**TASK DIRECTIONS:**
Once the images are set aside, print the remaining lines below exactly.

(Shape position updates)

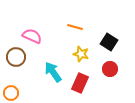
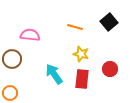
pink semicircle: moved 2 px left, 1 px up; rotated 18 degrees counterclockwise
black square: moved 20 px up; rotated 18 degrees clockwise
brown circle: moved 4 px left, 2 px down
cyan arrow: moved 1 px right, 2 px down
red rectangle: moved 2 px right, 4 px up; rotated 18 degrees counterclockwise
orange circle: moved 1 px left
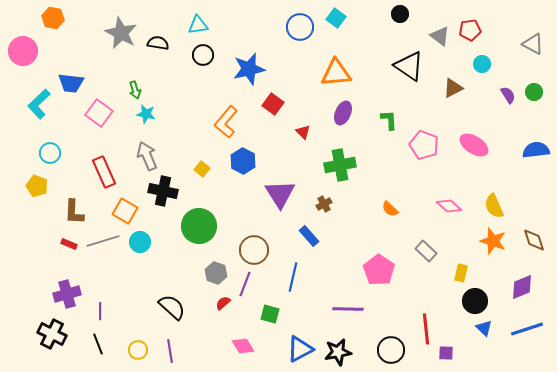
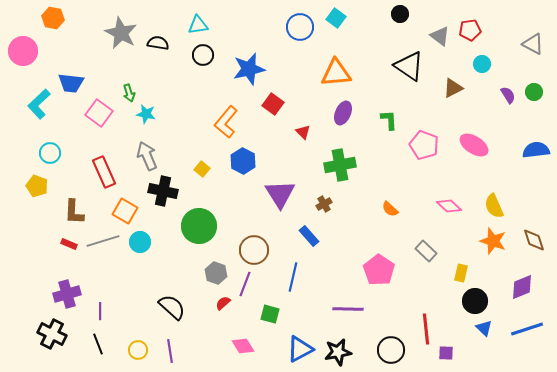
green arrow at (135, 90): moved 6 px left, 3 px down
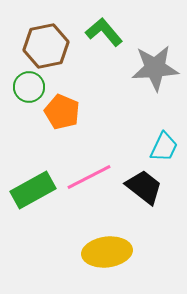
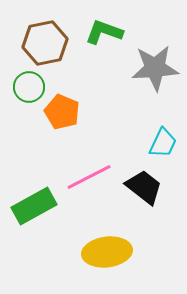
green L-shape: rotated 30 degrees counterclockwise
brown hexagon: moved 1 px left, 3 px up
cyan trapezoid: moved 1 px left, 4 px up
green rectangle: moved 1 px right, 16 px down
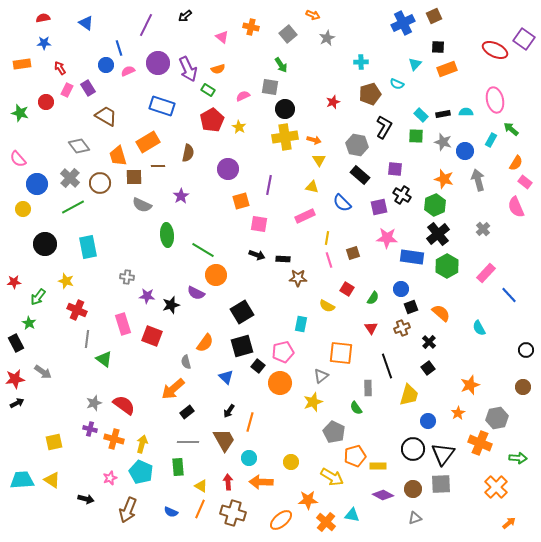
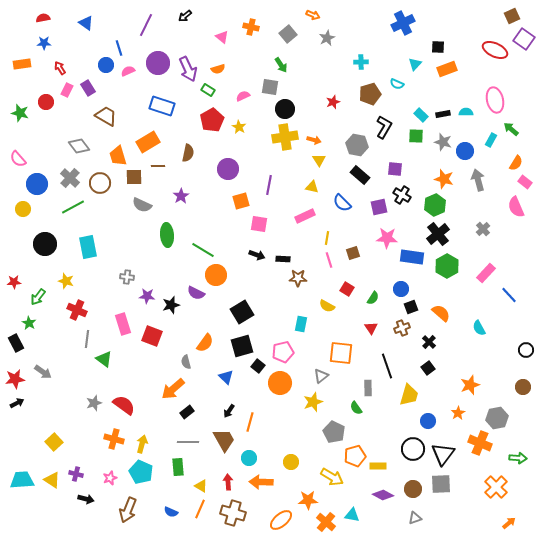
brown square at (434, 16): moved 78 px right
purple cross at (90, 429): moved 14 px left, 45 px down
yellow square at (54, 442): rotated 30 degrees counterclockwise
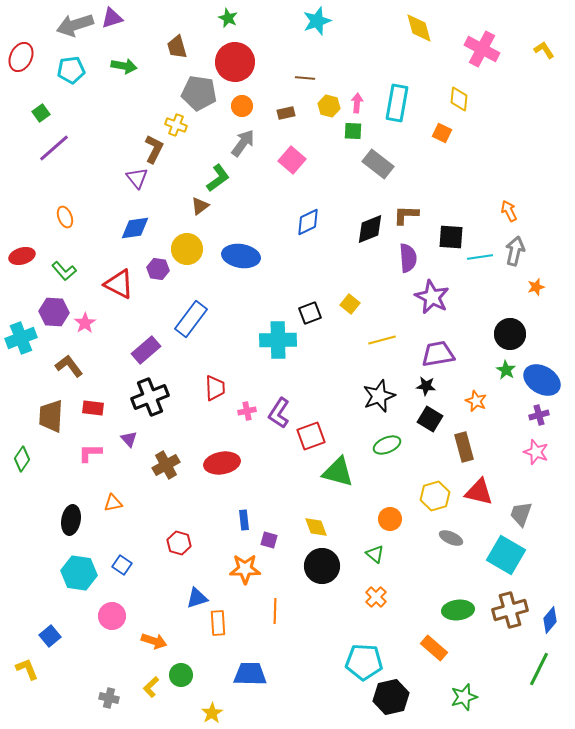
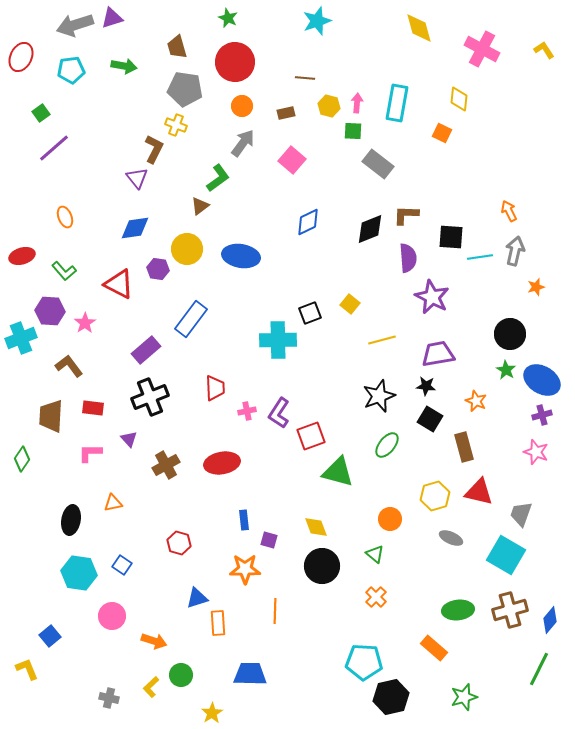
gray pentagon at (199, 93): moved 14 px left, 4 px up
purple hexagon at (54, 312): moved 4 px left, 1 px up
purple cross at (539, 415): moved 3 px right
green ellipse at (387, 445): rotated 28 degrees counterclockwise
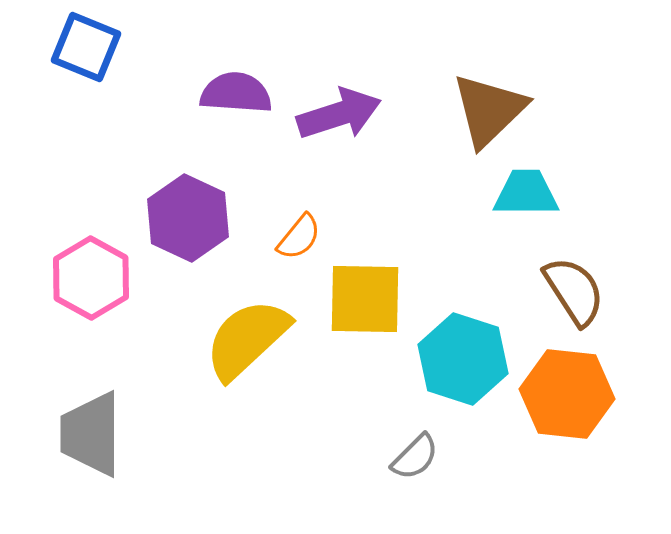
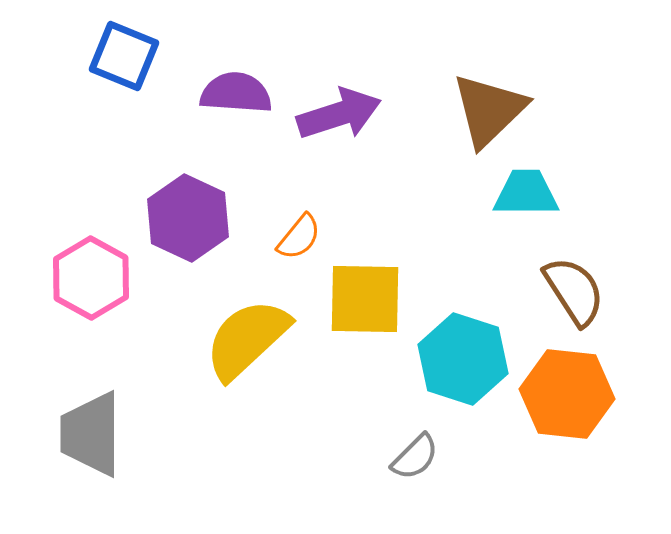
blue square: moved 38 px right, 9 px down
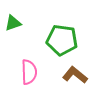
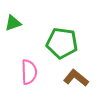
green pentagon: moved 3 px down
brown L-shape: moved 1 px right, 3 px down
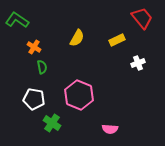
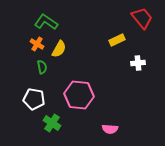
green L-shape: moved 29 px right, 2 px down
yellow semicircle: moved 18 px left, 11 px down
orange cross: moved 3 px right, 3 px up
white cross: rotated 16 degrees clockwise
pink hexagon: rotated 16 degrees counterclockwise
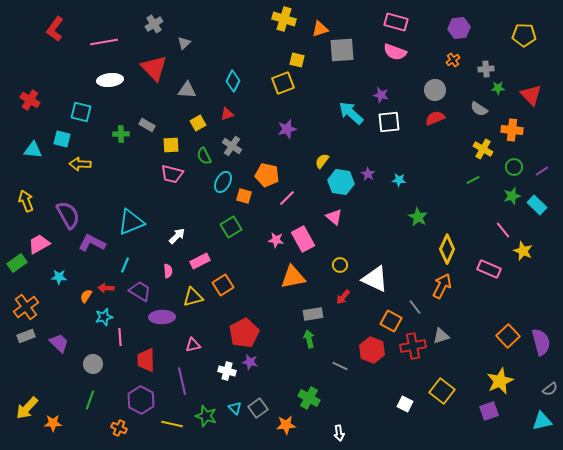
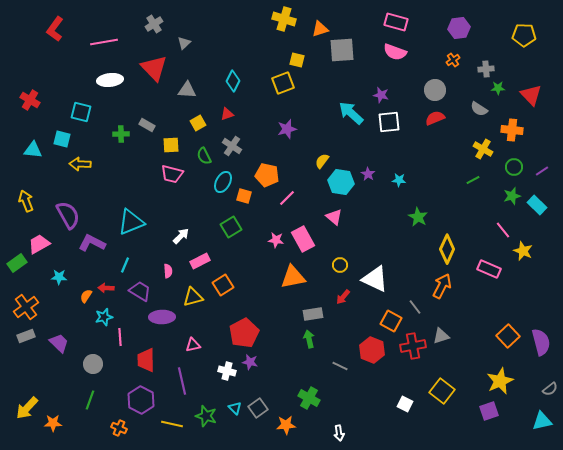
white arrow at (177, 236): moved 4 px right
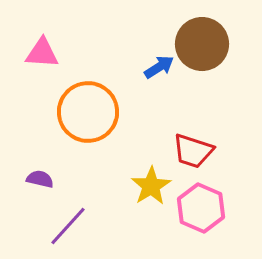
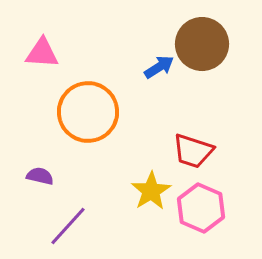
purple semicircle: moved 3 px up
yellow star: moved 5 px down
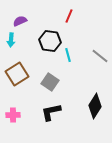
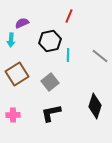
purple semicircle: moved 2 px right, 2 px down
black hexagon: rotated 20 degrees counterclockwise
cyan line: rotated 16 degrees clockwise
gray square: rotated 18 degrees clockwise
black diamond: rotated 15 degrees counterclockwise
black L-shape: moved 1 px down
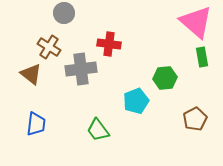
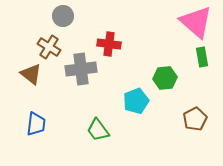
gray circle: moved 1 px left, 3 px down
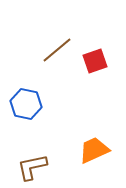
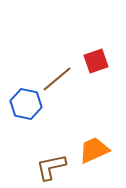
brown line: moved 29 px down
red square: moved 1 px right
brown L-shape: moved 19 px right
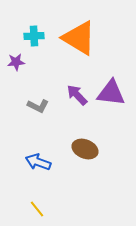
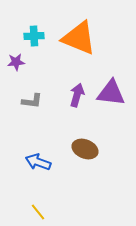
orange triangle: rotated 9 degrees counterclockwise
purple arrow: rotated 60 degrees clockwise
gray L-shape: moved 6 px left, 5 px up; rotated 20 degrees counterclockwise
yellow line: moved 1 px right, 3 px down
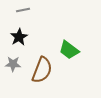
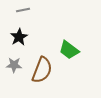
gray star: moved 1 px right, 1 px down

**TASK RESULT:**
pink semicircle: moved 2 px left, 1 px up; rotated 18 degrees counterclockwise
black square: moved 20 px up; rotated 18 degrees clockwise
brown circle: moved 4 px left, 2 px down
cyan arrow: moved 1 px right, 2 px down
red rectangle: moved 2 px right, 4 px up; rotated 18 degrees counterclockwise
orange circle: moved 1 px left
green arrow at (135, 90): moved 6 px left, 3 px down
green L-shape: rotated 30 degrees counterclockwise
brown hexagon: moved 1 px left, 3 px up
cyan trapezoid: moved 1 px left, 4 px up
green rectangle: moved 1 px right, 16 px down
brown square at (434, 16): moved 78 px right
purple cross at (90, 429): moved 14 px left, 45 px down
yellow square at (54, 442): rotated 30 degrees counterclockwise
gray pentagon at (199, 93): moved 14 px left, 4 px up
purple hexagon at (54, 312): moved 4 px left, 1 px up
purple cross at (539, 415): moved 3 px right
green ellipse at (387, 445): rotated 28 degrees counterclockwise
blue square: moved 38 px right, 9 px down
green pentagon: moved 3 px down
brown L-shape: moved 1 px right, 3 px down
green L-shape: moved 29 px right, 2 px down
yellow semicircle: moved 18 px left, 11 px down
orange cross: moved 3 px right, 3 px up
white cross: rotated 16 degrees clockwise
pink hexagon: rotated 16 degrees counterclockwise
white arrow at (177, 236): moved 4 px right
purple semicircle: moved 3 px up
yellow star: moved 5 px down
purple semicircle: moved 2 px right, 2 px down
black hexagon: rotated 20 degrees counterclockwise
cyan line: rotated 16 degrees clockwise
gray square: rotated 18 degrees clockwise
black diamond: rotated 15 degrees counterclockwise
black L-shape: moved 1 px down
gray circle: moved 1 px left, 3 px down
brown line: moved 29 px down
red square: moved 1 px right
brown L-shape: moved 19 px right
orange triangle: rotated 9 degrees counterclockwise
purple arrow: rotated 60 degrees clockwise
gray L-shape: moved 6 px left, 5 px up; rotated 20 degrees counterclockwise
yellow line: moved 1 px right, 3 px down
gray star: moved 1 px right, 1 px down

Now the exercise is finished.